What is needed:
Only one stretch of the data below should be repeated: the lines from the line containing "purple tape [45,261,139,338]" through the line containing "blue calculator [318,223,367,250]", inclusive, exactly as they are.

Object correspondence data
....

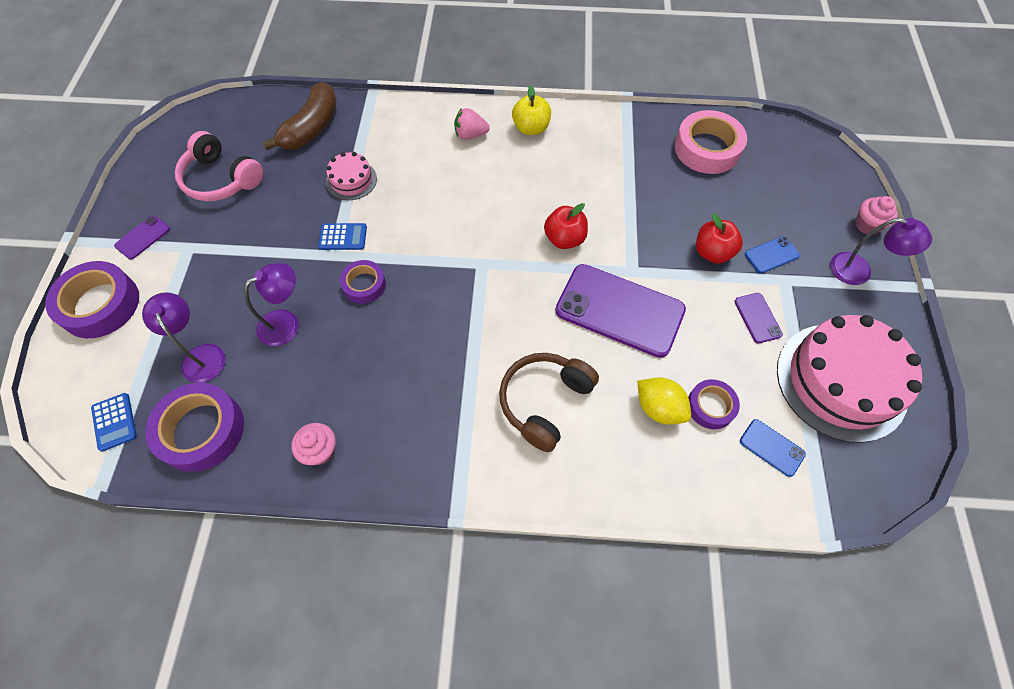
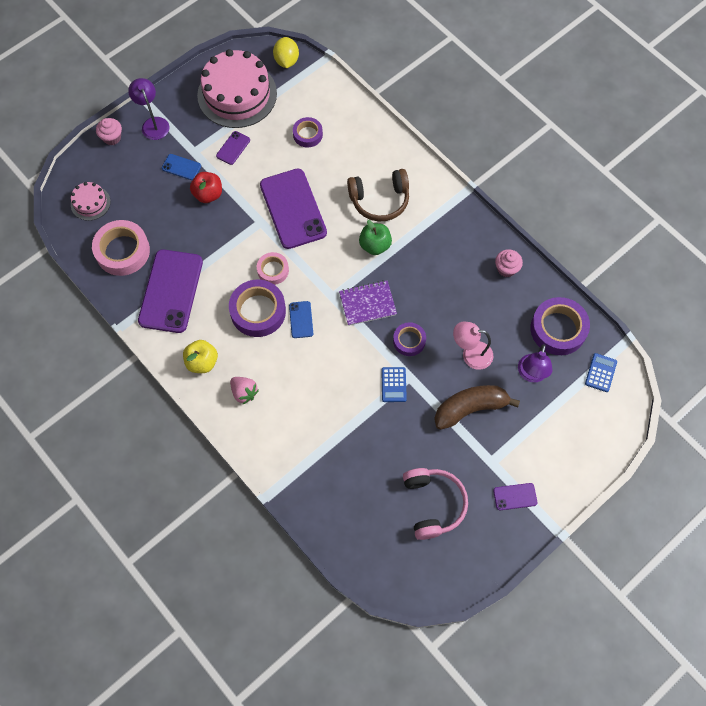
camera: 135 degrees left, 5 degrees up
purple tape [45,261,139,338] -> purple tape moved to [229,280,286,337]
purple lamp [244,263,299,346] -> pink lamp [453,322,493,370]
brown banana [263,82,337,150] -> brown banana moved to [434,385,520,430]
blue calculator [318,223,367,250] -> blue calculator turned 135 degrees counterclockwise [381,367,407,402]
pink cake [326,152,377,200] -> pink cake moved to [71,182,111,221]
red apple [544,203,588,249] -> pink tape [257,252,289,285]
yellow lemon [637,377,691,425] -> yellow lemon moved to [273,37,299,68]
blue phone [740,419,806,477] -> blue phone moved to [289,301,313,338]
none -> purple phone [138,249,203,333]
none -> purple notebook [339,280,397,326]
none -> green apple [359,220,392,255]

....

Exercise answer:
purple tape [45,261,139,338] -> purple tape moved to [229,280,286,337]
purple lamp [244,263,299,346] -> pink lamp [453,322,493,370]
brown banana [263,82,337,150] -> brown banana moved to [434,385,520,430]
blue calculator [318,223,367,250] -> blue calculator turned 135 degrees counterclockwise [381,367,407,402]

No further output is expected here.